§ **Exercise prompt**: Repeat the data that follows, keeping every character intact.

----------------

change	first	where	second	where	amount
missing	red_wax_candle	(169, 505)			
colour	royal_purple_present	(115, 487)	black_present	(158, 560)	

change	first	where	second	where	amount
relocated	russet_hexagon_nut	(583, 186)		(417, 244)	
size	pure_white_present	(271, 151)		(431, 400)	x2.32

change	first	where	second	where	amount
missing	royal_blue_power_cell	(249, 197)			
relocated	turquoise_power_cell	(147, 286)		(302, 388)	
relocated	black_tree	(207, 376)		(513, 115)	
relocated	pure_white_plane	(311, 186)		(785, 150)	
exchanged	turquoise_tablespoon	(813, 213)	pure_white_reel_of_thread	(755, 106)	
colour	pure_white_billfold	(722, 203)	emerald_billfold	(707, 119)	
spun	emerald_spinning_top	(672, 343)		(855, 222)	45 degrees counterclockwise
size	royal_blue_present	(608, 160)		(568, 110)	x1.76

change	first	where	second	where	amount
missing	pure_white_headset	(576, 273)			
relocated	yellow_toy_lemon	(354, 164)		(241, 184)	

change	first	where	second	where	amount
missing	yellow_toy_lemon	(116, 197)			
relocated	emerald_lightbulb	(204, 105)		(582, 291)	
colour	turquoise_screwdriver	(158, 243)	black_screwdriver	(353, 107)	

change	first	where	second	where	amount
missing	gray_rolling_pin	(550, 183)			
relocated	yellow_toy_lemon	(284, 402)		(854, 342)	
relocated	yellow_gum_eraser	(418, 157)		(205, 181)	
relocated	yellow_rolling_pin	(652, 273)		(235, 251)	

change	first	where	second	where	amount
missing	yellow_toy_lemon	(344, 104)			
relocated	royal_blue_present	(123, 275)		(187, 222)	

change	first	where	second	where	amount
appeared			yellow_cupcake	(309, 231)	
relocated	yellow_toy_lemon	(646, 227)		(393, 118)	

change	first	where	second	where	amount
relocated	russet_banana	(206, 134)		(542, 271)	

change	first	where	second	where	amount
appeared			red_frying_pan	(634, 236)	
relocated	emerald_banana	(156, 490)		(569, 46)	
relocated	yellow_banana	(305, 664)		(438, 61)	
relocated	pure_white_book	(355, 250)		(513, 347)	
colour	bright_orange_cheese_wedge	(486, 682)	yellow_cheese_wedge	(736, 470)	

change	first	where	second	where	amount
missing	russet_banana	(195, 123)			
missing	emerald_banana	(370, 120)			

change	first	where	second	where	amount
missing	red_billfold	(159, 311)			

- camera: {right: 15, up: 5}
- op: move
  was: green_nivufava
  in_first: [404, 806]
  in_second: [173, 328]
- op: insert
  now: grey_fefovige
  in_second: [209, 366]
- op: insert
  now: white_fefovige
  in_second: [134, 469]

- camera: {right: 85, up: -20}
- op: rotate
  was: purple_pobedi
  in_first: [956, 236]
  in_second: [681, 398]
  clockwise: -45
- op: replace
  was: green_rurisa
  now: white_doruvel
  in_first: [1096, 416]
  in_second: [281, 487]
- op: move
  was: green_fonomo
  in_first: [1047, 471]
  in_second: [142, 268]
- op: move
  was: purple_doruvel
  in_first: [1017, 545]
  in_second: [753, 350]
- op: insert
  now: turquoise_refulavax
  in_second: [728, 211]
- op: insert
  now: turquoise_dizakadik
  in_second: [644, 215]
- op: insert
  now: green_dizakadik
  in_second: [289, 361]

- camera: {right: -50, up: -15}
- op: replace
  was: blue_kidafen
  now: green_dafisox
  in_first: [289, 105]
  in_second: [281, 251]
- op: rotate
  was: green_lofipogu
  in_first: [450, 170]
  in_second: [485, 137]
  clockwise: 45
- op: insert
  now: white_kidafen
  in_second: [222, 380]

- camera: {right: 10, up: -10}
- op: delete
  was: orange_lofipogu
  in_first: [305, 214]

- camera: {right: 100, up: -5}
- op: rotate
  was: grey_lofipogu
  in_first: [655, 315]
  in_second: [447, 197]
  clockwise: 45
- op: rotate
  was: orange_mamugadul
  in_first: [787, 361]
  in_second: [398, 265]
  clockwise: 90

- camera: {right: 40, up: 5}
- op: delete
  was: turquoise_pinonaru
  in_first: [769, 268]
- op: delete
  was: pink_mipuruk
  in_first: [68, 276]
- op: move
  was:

----------------

§ **Reply to the exercise**:
change	first	where	second	where	amount
missing	red_wax_candle	(169, 505)			
colour	royal_purple_present	(115, 487)	black_present	(158, 560)	

change	first	where	second	where	amount
relocated	russet_hexagon_nut	(583, 186)		(417, 244)	
size	pure_white_present	(271, 151)		(431, 400)	x2.32

change	first	where	second	where	amount
missing	royal_blue_power_cell	(249, 197)			
relocated	turquoise_power_cell	(147, 286)		(302, 388)	
relocated	black_tree	(207, 376)		(513, 115)	
relocated	pure_white_plane	(311, 186)		(785, 150)	
exchanged	turquoise_tablespoon	(813, 213)	pure_white_reel_of_thread	(755, 106)	
colour	pure_white_billfold	(722, 203)	emerald_billfold	(707, 119)	
spun	emerald_spinning_top	(672, 343)		(855, 222)	45 degrees counterclockwise
size	royal_blue_present	(608, 160)		(568, 110)	x1.76

change	first	where	second	where	amount
missing	pure_white_headset	(576, 273)			
relocated	yellow_toy_lemon	(354, 164)		(241, 184)	

change	first	where	second	where	amount
missing	yellow_toy_lemon	(116, 197)			
relocated	emerald_lightbulb	(204, 105)		(582, 291)	
colour	turquoise_screwdriver	(158, 243)	black_screwdriver	(353, 107)	

change	first	where	second	where	amount
missing	gray_rolling_pin	(550, 183)			
relocated	yellow_toy_lemon	(284, 402)		(854, 342)	
relocated	yellow_gum_eraser	(418, 157)		(205, 181)	
relocated	yellow_rolling_pin	(652, 273)		(235, 251)	

change	first	where	second	where	amount
missing	yellow_toy_lemon	(344, 104)			
relocated	royal_blue_present	(123, 275)		(187, 222)	

change	first	where	second	where	amount
appeared			yellow_cupcake	(309, 231)	
relocated	yellow_toy_lemon	(646, 227)		(393, 118)	

change	first	where	second	where	amount
relocated	russet_banana	(206, 134)		(542, 271)	

change	first	where	second	where	amount
appeared			red_frying_pan	(634, 236)	
relocated	emerald_banana	(156, 490)		(569, 46)	
relocated	yellow_banana	(305, 664)		(438, 61)	
relocated	pure_white_book	(355, 250)		(513, 347)	
colour	bright_orange_cheese_wedge	(486, 682)	yellow_cheese_wedge	(736, 470)	

change	first	where	second	where	amount
missing	russet_banana	(195, 123)			
missing	emerald_banana	(370, 120)			

change	first	where	second	where	amount
missing	red_billfold	(159, 311)			

- camera: {right: 15, up: 5}
- op: move
  was: green_nivufava
  in_first: [404, 806]
  in_second: [173, 328]
- op: insert
  now: grey_fefovige
  in_second: [209, 366]
- op: insert
  now: white_fefovige
  in_second: [134, 469]

- camera: {right: 85, up: -20}
- op: rotate
  was: purple_pobedi
  in_first: [956, 236]
  in_second: [681, 398]
  clockwise: -45
- op: replace
  was: green_rurisa
  now: white_doruvel
  in_first: [1096, 416]
  in_second: [281, 487]
- op: move
  was: green_fonomo
  in_first: [1047, 471]
  in_second: [142, 268]
- op: move
  was: purple_doruvel
  in_first: [1017, 545]
  in_second: [753, 350]
- op: insert
  now: turquoise_refulavax
  in_second: [728, 211]
- op: insert
  now: turquoise_dizakadik
  in_second: [644, 215]
- op: insert
  now: green_dizakadik
  in_second: [289, 361]

- camera: {right: -50, up: -15}
- op: replace
  was: blue_kidafen
  now: green_dafisox
  in_first: [289, 105]
  in_second: [281, 251]
- op: rotate
  was: green_lofipogu
  in_first: [450, 170]
  in_second: [485, 137]
  clockwise: 45
- op: insert
  now: white_kidafen
  in_second: [222, 380]

- camera: {right: 10, up: -10}
- op: delete
  was: orange_lofipogu
  in_first: [305, 214]

- camera: {right: 100, up: -5}
- op: rotate
  was: grey_lofipogu
  in_first: [655, 315]
  in_second: [447, 197]
  clockwise: 45
- op: rotate
  was: orange_mamugadul
  in_first: [787, 361]
  in_second: [398, 265]
  clockwise: 90

- camera: {right: 40, up: 5}
- op: delete
  was: turquoise_pinonaru
  in_first: [769, 268]
- op: delete
  was: pink_mipuruk
  in_first: [68, 276]
- op: move
  was:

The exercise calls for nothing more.